◆ **Work instructions**:
Repeat, please, exactly the lines from the one that has "green_pear <668,141> →" through the end of the records below, with pictures dropped.
☆ ☆ ☆ ☆ ☆ ☆ ☆
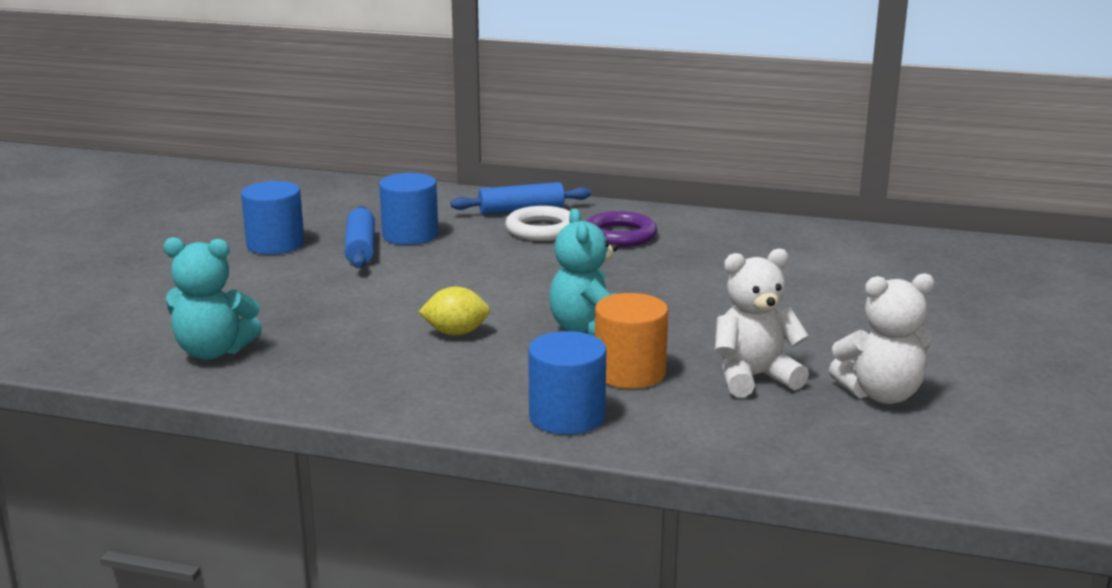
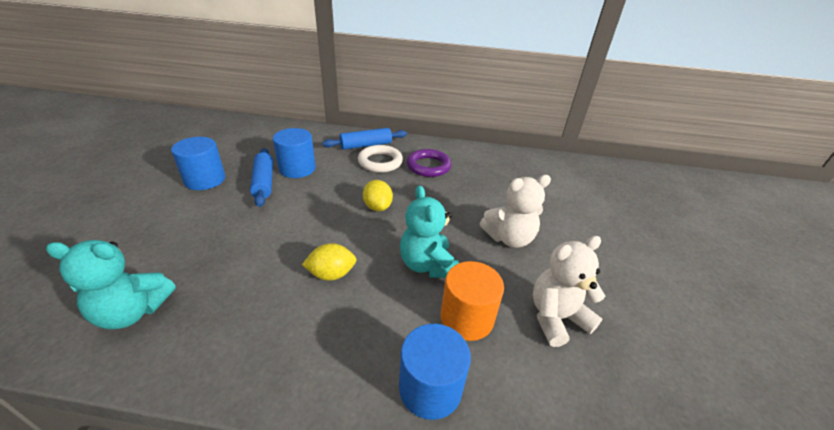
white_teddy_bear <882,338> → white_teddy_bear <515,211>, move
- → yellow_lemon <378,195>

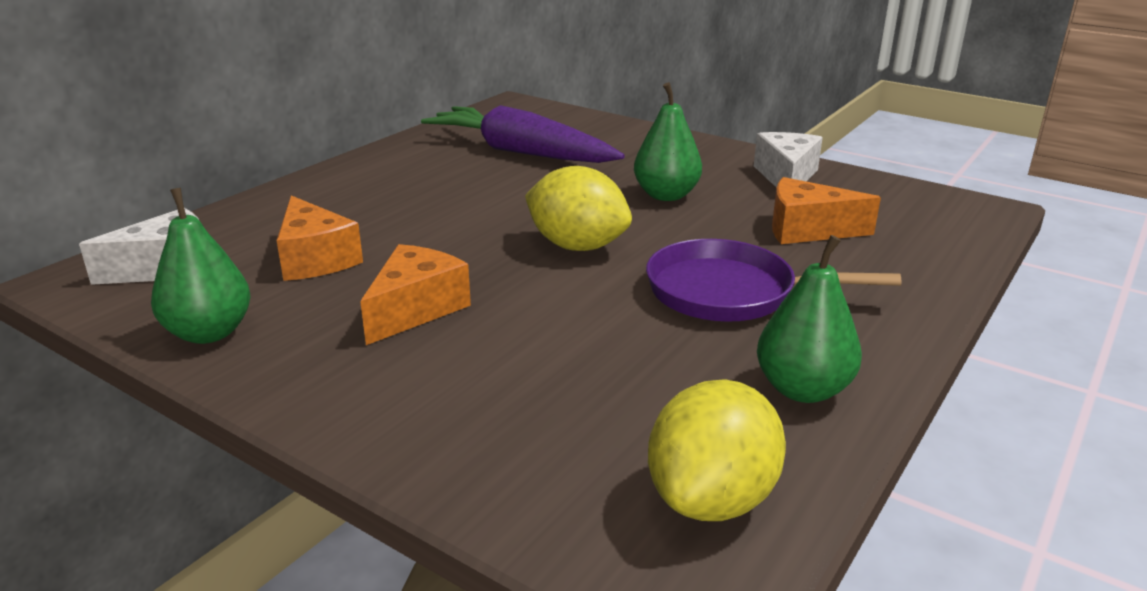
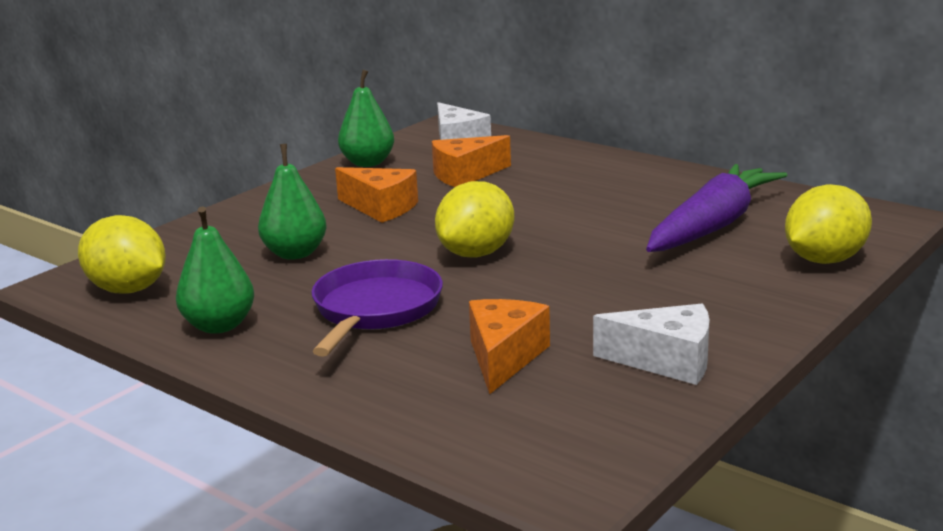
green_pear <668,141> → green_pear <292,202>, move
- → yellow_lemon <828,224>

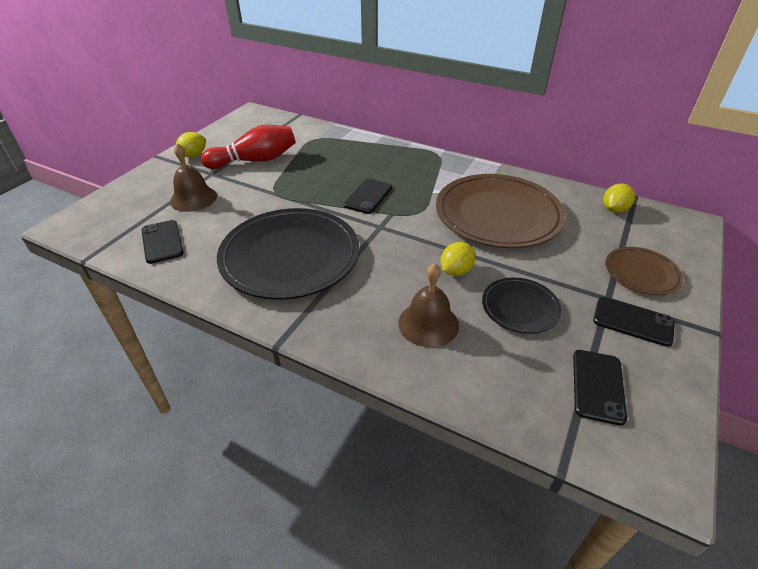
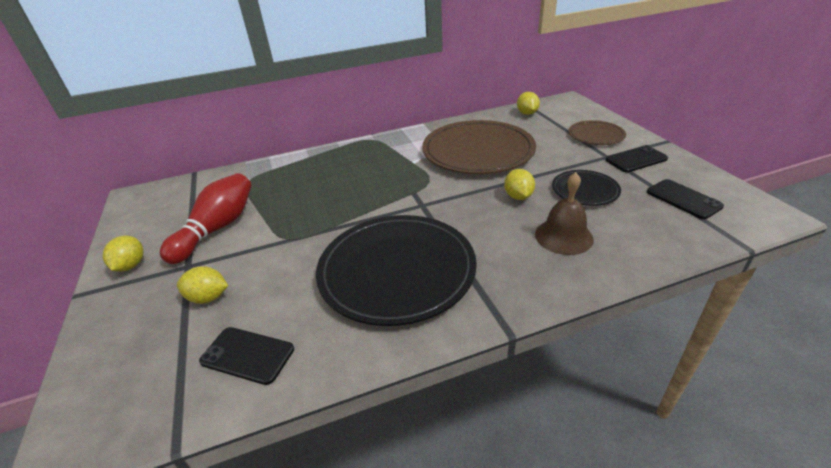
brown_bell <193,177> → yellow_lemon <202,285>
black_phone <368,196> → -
☆ ☆ ☆ ☆ ☆ ☆ ☆
◆ **Completed exercise**:
green_pear <668,141> → green_pear <292,202>, move
- → yellow_lemon <828,224>

brown_bell <193,177> → yellow_lemon <202,285>
black_phone <368,196> → -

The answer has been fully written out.